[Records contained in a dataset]
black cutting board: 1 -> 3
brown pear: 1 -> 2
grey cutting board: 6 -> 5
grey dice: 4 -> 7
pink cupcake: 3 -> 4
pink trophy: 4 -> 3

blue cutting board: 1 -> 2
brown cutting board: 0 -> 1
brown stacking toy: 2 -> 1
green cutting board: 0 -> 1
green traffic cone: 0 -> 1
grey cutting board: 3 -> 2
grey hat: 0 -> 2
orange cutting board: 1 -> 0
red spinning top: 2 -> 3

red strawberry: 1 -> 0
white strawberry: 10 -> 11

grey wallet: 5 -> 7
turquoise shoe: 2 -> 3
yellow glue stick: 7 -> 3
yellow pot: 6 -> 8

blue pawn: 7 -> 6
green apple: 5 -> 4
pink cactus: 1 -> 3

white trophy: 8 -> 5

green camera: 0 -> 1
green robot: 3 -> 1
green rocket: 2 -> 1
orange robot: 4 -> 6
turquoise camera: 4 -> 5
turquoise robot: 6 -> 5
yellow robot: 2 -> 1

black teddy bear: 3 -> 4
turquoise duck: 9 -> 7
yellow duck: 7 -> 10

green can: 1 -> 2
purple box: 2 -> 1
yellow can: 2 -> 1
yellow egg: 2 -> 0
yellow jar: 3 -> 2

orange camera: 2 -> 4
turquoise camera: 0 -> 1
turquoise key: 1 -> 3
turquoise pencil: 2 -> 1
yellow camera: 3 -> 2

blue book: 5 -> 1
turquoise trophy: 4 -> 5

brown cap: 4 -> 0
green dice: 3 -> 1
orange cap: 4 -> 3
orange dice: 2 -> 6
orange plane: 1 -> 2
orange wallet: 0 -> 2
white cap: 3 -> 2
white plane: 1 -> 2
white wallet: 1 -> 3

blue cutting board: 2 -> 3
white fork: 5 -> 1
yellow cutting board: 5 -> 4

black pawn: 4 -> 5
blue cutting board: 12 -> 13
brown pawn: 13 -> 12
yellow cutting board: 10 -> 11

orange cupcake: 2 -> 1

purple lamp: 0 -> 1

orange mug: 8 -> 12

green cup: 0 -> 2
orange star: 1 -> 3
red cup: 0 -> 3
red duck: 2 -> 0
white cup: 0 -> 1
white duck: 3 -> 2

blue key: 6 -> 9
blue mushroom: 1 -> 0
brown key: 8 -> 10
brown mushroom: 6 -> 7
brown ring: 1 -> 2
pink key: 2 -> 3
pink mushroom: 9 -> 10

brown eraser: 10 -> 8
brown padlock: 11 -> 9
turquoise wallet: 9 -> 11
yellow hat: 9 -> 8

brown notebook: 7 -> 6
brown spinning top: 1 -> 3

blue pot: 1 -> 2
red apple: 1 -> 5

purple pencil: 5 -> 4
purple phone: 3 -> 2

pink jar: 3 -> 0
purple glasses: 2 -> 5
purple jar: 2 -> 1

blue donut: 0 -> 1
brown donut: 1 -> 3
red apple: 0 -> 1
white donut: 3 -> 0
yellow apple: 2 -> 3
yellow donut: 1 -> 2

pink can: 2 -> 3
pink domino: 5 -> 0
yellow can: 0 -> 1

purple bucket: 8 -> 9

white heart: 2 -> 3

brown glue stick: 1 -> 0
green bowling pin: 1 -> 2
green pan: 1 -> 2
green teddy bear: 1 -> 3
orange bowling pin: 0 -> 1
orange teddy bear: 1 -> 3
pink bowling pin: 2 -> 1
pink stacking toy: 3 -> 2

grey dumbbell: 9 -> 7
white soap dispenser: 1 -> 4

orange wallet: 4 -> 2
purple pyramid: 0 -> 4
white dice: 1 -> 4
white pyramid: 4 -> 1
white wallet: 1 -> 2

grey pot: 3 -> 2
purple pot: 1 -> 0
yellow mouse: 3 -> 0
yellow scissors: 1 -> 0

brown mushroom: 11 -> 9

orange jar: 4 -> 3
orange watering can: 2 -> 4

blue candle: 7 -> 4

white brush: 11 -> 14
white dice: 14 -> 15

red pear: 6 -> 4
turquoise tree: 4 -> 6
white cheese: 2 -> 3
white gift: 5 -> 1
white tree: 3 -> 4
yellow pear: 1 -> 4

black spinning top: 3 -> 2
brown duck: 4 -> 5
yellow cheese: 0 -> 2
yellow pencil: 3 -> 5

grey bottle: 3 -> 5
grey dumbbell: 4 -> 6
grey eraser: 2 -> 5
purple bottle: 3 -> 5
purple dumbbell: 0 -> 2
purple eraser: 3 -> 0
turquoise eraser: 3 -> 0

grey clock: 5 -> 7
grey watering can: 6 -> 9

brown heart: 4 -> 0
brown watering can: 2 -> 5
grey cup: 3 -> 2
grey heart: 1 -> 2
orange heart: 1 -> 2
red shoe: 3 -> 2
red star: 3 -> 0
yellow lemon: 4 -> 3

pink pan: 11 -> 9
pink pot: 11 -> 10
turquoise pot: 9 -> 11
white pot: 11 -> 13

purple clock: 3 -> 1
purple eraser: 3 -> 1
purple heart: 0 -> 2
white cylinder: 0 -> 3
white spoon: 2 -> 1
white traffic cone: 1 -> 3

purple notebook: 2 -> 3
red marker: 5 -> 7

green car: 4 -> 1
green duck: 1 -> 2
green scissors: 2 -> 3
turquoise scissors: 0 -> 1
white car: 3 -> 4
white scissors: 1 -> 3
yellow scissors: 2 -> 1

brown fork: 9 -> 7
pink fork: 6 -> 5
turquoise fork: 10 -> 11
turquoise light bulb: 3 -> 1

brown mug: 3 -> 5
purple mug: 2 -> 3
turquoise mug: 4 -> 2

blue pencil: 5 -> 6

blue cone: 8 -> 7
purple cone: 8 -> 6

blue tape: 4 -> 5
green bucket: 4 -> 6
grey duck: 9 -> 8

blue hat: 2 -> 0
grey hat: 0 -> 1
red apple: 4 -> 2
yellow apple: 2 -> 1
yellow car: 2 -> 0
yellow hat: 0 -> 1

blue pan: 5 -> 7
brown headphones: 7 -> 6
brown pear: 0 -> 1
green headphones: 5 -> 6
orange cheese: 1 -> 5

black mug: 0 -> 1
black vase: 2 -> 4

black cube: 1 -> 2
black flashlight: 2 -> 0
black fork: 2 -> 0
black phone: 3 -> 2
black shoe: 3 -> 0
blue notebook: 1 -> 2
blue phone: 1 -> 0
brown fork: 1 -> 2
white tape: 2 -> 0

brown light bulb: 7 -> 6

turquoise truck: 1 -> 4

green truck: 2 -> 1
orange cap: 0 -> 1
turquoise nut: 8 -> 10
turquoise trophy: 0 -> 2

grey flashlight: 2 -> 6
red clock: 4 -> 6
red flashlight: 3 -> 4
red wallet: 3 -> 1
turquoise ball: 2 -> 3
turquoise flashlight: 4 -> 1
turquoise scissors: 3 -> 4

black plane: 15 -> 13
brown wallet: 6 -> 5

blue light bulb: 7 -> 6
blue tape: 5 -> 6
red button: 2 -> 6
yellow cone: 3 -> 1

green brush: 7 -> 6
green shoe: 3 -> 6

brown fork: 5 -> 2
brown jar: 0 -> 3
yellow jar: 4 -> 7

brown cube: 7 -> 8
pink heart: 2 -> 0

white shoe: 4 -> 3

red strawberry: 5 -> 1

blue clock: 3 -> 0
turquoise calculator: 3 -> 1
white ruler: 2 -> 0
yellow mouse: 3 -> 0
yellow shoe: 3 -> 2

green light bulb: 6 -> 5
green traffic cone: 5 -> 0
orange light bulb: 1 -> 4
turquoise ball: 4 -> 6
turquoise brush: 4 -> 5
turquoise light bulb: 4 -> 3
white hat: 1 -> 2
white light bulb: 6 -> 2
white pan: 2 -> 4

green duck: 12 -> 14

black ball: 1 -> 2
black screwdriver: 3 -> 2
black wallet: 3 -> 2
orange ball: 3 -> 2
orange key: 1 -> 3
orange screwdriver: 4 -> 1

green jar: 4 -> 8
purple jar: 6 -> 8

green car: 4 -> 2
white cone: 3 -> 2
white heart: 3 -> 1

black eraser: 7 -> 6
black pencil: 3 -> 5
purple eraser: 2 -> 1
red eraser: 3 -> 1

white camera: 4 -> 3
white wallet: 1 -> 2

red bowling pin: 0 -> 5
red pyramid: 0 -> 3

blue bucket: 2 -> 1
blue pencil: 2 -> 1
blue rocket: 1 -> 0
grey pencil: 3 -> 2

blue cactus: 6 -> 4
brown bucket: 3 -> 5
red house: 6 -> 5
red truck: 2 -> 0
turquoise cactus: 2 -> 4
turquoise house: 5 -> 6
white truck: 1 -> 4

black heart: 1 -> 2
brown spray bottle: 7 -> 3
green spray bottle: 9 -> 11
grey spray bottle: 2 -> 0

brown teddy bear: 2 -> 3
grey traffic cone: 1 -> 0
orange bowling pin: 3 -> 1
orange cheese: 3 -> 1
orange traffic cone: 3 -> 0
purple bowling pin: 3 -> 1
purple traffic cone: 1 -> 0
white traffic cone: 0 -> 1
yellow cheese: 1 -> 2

Problem details :: What you give back should be only the lines of the records above, starting at the line with "green traffic cone: 0 -> 1" and ending at the line with "green rocket: 2 -> 1", restated word for word.

Answer to the problem ::
green traffic cone: 0 -> 1
grey cutting board: 3 -> 2
grey hat: 0 -> 2
orange cutting board: 1 -> 0
red spinning top: 2 -> 3

red strawberry: 1 -> 0
white strawberry: 10 -> 11

grey wallet: 5 -> 7
turquoise shoe: 2 -> 3
yellow glue stick: 7 -> 3
yellow pot: 6 -> 8

blue pawn: 7 -> 6
green apple: 5 -> 4
pink cactus: 1 -> 3

white trophy: 8 -> 5

green camera: 0 -> 1
green robot: 3 -> 1
green rocket: 2 -> 1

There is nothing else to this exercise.